• _DO THIS_
Give the number of lines in this listing that contain "anything", with no other words.

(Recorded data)
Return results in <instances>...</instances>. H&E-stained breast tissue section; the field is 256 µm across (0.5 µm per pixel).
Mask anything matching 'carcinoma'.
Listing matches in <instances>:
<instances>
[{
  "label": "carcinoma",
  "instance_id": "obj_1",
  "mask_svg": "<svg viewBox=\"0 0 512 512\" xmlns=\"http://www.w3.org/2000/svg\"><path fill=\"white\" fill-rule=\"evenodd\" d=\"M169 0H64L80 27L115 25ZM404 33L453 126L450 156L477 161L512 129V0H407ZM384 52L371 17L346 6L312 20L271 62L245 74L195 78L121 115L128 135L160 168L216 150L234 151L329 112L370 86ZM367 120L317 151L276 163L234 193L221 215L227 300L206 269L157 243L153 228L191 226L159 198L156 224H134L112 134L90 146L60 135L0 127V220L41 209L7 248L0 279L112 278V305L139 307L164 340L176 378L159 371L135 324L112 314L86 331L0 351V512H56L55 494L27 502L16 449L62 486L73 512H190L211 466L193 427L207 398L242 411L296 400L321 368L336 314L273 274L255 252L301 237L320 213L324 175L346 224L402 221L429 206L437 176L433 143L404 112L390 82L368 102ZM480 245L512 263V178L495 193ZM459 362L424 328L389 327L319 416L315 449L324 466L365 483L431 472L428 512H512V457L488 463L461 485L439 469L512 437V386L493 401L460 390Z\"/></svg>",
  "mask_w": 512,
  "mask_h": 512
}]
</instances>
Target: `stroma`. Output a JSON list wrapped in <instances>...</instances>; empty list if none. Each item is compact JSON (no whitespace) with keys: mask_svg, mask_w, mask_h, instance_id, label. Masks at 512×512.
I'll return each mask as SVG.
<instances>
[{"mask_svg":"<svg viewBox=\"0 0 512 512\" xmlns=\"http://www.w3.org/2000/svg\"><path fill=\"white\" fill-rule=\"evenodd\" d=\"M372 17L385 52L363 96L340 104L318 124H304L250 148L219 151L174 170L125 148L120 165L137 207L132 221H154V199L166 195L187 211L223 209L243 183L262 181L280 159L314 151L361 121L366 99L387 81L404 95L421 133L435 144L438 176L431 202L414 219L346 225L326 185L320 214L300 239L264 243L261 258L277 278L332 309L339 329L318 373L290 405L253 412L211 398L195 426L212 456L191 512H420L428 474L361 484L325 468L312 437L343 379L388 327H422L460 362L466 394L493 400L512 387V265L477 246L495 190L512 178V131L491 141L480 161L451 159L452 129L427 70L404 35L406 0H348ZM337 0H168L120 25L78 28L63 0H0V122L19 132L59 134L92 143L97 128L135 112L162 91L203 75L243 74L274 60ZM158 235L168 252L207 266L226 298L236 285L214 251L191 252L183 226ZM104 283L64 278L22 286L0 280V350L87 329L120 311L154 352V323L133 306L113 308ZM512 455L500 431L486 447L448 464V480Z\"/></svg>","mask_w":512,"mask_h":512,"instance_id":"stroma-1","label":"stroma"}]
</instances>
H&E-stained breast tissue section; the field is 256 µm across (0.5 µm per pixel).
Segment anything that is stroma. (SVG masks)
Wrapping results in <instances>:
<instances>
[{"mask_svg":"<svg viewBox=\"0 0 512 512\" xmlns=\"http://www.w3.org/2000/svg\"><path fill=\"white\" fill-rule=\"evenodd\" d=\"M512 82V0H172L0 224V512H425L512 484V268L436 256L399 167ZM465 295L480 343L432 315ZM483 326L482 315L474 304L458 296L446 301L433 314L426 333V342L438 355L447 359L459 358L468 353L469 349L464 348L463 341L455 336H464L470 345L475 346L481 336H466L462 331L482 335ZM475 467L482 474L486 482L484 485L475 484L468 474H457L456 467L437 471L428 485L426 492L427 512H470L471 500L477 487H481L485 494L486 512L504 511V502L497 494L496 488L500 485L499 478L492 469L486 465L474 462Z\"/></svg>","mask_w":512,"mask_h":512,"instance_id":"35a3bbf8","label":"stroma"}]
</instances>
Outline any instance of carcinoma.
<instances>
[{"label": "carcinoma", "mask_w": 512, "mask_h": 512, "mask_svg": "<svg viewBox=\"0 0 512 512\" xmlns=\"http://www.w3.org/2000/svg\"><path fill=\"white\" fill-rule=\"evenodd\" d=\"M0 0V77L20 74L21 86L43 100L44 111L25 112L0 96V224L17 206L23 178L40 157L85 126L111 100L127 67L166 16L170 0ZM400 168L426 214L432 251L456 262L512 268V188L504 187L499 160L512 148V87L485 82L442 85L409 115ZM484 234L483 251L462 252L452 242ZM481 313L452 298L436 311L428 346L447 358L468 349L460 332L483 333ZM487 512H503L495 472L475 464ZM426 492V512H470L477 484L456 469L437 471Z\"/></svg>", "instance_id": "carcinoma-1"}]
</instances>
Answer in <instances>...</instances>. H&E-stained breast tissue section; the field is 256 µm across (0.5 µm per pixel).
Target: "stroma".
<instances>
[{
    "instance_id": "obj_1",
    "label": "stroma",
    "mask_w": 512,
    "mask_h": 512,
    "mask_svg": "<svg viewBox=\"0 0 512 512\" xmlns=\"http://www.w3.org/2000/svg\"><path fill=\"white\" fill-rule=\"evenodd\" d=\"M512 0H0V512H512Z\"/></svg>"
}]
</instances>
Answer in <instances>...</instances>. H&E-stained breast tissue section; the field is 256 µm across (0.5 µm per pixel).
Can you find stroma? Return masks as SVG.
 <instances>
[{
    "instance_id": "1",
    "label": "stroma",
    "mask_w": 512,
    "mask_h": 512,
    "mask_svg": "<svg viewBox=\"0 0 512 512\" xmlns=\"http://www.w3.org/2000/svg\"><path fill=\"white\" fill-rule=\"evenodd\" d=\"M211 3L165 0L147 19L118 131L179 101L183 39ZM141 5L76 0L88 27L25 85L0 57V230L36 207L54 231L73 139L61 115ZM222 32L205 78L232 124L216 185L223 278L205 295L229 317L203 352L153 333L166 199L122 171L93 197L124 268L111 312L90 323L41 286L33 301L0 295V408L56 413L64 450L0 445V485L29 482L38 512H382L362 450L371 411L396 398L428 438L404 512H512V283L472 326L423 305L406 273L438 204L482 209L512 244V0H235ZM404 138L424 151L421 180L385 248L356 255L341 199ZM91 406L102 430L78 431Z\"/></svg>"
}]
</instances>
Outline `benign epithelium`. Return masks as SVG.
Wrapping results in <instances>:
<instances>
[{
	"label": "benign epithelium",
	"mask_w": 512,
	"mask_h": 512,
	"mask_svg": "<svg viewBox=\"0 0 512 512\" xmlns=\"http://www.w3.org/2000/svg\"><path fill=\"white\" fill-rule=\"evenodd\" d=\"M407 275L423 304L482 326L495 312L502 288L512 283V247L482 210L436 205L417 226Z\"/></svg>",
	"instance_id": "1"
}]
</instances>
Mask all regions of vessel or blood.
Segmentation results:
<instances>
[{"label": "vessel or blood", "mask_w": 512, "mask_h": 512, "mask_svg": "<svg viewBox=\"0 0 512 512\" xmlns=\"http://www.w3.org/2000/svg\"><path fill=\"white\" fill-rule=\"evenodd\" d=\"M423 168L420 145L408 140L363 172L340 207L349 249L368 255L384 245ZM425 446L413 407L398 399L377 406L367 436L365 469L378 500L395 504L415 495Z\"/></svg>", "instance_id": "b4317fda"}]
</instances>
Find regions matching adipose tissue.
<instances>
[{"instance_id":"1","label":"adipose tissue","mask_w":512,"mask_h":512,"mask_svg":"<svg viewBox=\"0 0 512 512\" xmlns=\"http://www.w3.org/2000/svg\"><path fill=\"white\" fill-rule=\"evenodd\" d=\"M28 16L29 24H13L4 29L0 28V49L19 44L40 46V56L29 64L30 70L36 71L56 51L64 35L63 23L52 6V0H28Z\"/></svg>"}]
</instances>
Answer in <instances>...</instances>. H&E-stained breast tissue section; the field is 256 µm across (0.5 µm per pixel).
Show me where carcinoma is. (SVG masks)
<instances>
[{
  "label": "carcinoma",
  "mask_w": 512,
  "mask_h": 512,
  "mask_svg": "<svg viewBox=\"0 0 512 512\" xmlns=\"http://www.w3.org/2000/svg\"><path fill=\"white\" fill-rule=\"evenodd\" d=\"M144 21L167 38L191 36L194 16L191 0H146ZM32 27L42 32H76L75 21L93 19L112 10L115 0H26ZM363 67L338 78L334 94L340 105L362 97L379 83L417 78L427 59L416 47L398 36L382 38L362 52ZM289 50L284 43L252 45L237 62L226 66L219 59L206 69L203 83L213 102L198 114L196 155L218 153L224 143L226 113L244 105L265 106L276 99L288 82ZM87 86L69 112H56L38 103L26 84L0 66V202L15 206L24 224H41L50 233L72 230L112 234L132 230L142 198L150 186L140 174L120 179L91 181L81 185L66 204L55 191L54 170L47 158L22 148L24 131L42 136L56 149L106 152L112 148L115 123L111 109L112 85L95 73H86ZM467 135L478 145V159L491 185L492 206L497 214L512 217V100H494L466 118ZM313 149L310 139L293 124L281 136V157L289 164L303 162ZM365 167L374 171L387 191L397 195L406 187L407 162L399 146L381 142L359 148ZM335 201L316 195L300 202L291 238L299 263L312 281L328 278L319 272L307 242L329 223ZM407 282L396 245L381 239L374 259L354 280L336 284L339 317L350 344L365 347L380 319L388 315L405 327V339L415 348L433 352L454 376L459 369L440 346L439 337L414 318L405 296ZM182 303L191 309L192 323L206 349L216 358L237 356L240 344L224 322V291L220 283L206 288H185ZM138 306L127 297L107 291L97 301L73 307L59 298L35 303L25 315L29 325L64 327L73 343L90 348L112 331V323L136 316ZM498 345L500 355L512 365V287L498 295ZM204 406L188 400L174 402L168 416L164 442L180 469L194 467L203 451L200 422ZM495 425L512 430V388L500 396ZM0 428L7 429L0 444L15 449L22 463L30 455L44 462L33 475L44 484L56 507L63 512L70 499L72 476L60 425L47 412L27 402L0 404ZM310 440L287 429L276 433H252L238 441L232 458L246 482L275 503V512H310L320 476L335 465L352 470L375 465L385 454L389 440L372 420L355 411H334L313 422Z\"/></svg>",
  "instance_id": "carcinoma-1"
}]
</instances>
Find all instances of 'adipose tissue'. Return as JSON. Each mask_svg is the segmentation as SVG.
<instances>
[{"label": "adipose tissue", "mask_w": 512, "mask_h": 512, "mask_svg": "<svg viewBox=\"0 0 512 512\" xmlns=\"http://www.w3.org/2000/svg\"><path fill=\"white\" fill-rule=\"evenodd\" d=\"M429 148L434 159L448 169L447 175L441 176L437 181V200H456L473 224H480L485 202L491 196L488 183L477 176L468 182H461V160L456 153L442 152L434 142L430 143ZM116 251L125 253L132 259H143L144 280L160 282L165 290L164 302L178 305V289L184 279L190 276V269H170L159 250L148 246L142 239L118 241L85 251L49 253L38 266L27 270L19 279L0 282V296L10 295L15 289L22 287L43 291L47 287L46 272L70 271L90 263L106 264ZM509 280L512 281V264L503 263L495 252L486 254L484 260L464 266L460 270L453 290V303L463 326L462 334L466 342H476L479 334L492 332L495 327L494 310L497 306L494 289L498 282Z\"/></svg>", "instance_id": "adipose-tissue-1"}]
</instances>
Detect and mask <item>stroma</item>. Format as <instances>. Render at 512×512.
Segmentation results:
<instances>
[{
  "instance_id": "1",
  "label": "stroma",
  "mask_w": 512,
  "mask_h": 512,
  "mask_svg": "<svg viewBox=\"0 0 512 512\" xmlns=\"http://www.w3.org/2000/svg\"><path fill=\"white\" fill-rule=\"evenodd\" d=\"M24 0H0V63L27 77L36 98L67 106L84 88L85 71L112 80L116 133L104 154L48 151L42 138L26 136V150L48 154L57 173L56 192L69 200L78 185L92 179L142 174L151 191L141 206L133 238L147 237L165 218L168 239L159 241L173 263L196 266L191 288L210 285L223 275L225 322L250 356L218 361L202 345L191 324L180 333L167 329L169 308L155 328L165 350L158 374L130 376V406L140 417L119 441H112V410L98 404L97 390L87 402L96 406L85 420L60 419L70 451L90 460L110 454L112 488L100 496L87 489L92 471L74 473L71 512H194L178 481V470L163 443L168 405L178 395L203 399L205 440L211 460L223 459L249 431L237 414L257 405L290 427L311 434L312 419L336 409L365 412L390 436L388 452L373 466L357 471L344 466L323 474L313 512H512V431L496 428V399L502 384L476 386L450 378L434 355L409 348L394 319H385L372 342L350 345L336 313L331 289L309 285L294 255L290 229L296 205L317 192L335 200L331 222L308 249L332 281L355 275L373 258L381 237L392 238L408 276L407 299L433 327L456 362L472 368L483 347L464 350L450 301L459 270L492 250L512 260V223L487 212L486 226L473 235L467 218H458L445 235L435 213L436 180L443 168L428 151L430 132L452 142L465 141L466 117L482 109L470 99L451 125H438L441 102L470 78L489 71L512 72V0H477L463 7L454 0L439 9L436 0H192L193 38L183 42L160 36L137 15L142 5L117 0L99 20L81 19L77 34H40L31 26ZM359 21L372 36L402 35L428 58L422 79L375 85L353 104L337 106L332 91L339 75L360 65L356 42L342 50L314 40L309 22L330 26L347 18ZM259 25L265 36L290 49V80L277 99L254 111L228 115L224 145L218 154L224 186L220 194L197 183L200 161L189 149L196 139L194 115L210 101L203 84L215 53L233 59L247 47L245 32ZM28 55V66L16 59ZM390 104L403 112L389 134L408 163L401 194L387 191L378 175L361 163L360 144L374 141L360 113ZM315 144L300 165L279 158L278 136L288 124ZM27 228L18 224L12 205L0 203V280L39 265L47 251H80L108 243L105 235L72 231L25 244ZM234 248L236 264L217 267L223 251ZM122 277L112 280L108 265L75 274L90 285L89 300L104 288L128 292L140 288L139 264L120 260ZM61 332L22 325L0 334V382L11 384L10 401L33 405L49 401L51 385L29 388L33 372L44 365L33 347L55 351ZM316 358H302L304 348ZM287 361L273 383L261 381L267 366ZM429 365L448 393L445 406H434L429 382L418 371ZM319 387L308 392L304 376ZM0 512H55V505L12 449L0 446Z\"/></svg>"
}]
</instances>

• _TASK SOLUTION_
2